** Source material **

------------

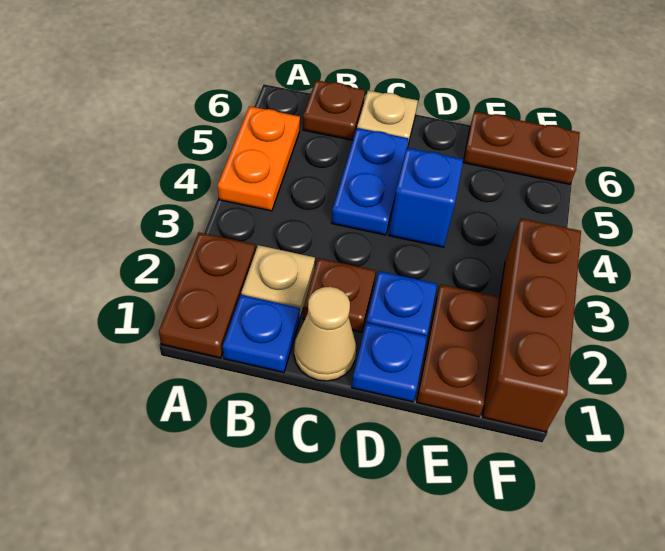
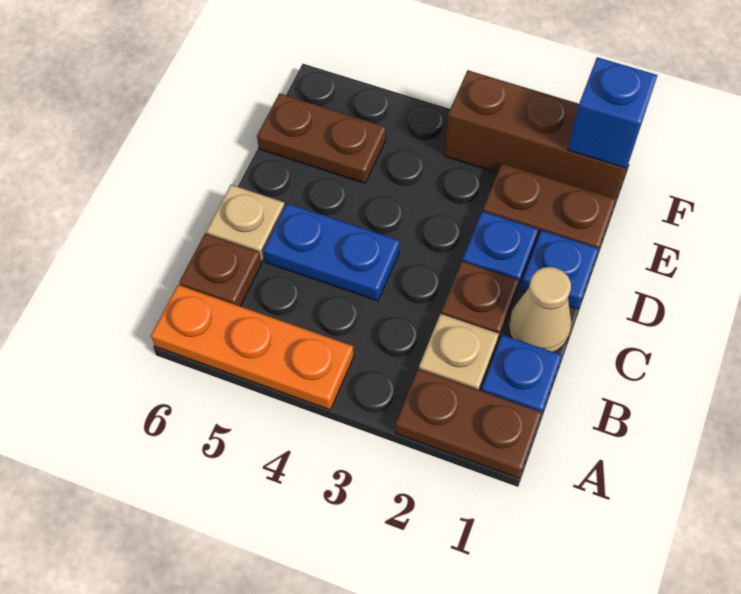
orange plate A4:A5 level 1 -> orange plate A4:A6 level 1
blue brick D4 level 1 -> blue brick F1 level 2
brown plate E6:F6 level 1 -> brown plate E5:E6 level 1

------------

** Task **
The data is to be restated word for word, with any pictures set aside.

** Solution for this problem **
orange plate A4:A5 level 1 -> orange plate A4:A6 level 1
blue brick D4 level 1 -> blue brick F1 level 2
brown plate E6:F6 level 1 -> brown plate E5:E6 level 1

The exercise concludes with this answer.